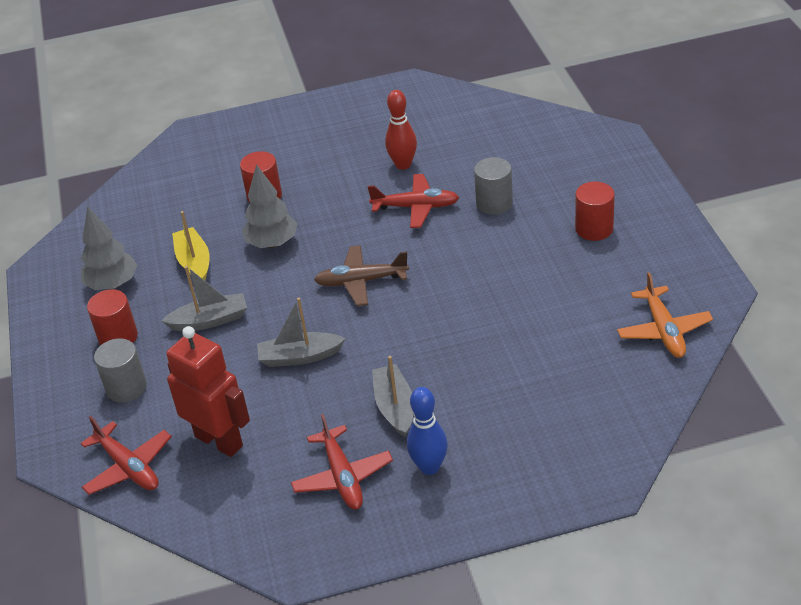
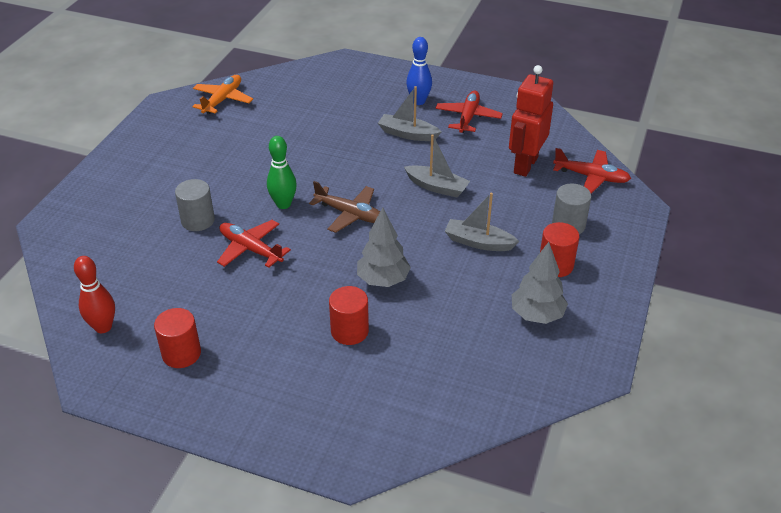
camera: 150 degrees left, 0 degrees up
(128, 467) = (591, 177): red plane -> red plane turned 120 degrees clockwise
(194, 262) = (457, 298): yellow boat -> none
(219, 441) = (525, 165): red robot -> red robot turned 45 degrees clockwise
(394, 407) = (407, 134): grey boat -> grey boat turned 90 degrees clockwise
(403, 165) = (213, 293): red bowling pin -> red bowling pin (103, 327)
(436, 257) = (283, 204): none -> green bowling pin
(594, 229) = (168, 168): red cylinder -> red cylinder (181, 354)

----

Return exactly the lines from the line holding "(436, 257) = (283, 204): none" to the last line of the data, with both of those lines included and nothing added.

SOLUTION:
(436, 257) = (283, 204): none -> green bowling pin
(594, 229) = (168, 168): red cylinder -> red cylinder (181, 354)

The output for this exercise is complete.